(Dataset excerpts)
*** Block opens ***

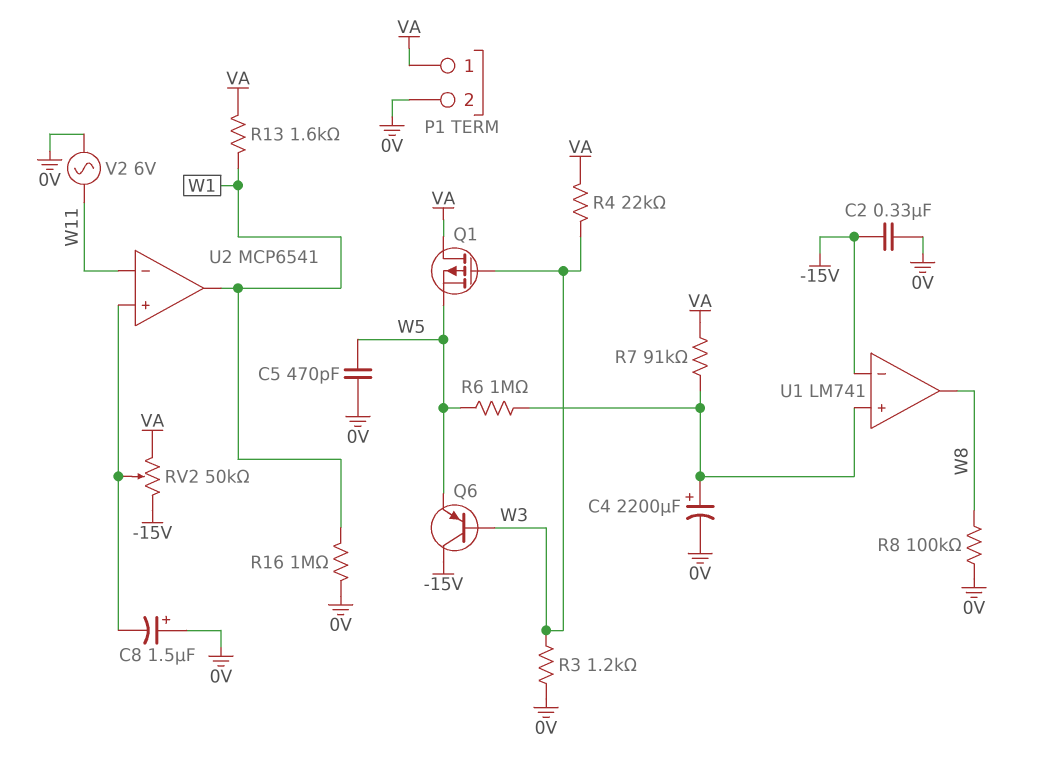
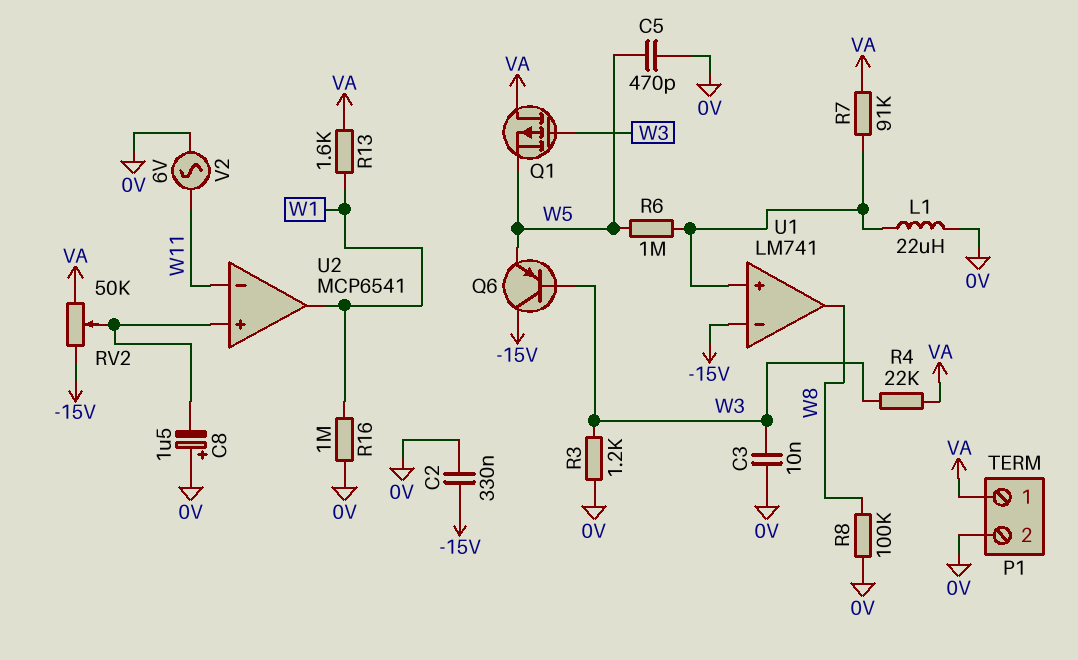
C3: none -> 10nF (0V, W3)
C4: 2200uF (plus U1/in+, minus 0V) -> none
L1: none -> 22uH (0V, U1/in+)

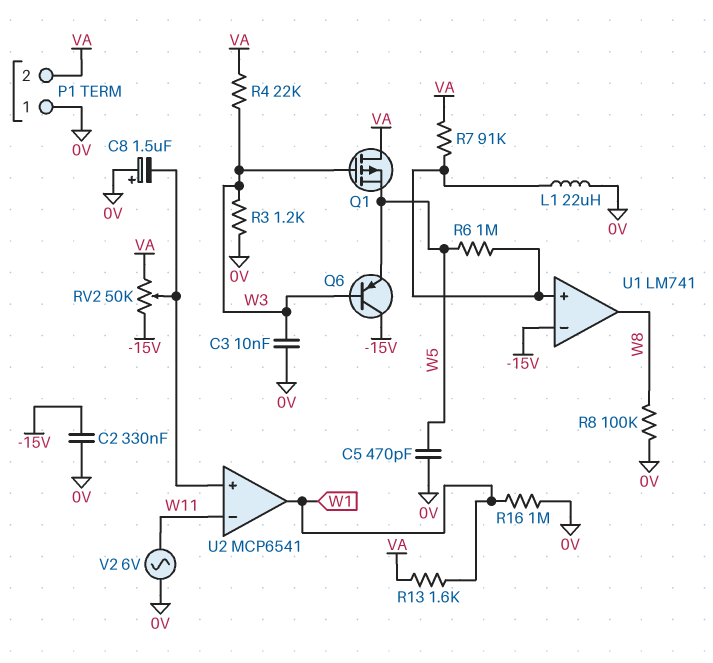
P1 pin 1: VA -> 0V
P1 pin 2: 0V -> VA

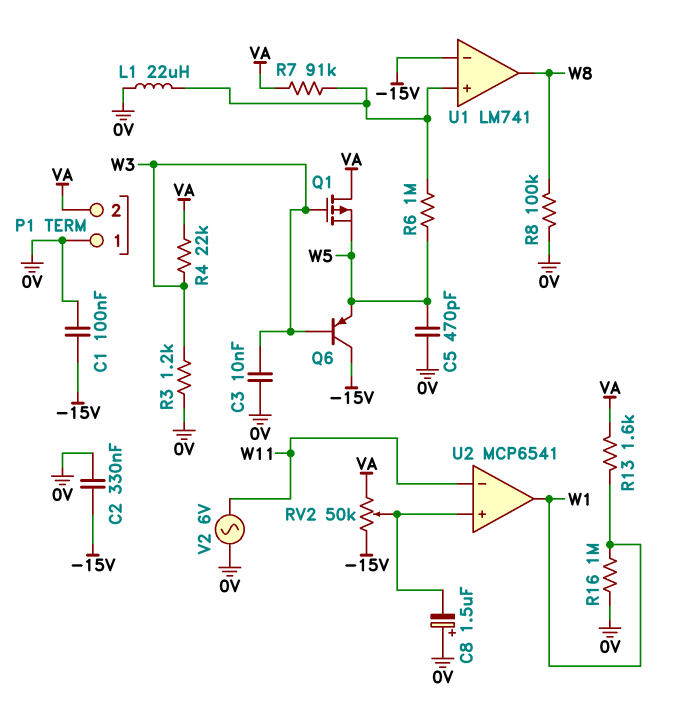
C1: none -> 100nF (-15V, 0V)

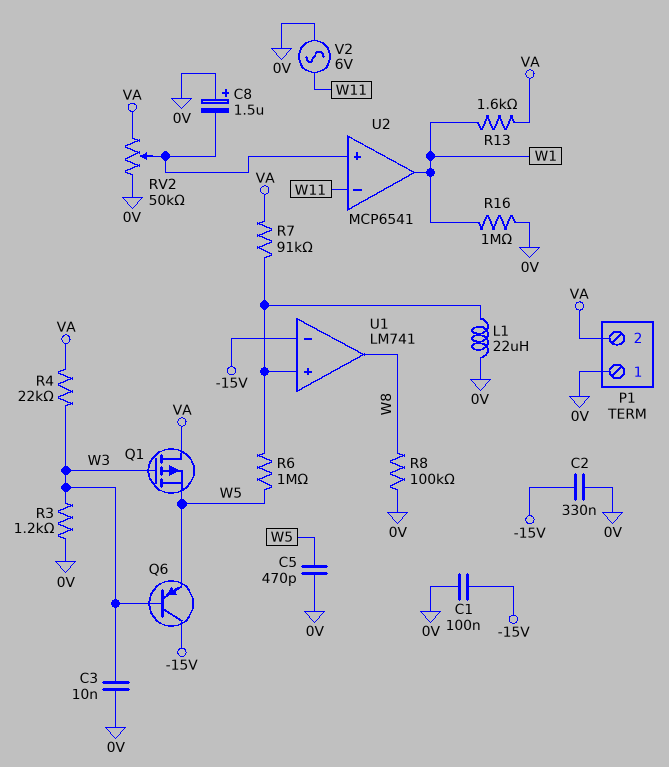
RV2: 50k (-15V, VA, wiper U2/in+) -> 50k (0V, VA, wiper U2/in+)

*** Block closes ***

Your copy should hold exactly the lines from the line bearing "C4: 2200uF (plus U1/in+, minus 0V) -> none" through the end of the data, both included, and no pictures or anything further.

### Exercise output
C4: 2200uF (plus U1/in+, minus 0V) -> none
L1: none -> 22uH (0V, U1/in+)

P1 pin 1: VA -> 0V
P1 pin 2: 0V -> VA

C1: none -> 100nF (-15V, 0V)

RV2: 50k (-15V, VA, wiper U2/in+) -> 50k (0V, VA, wiper U2/in+)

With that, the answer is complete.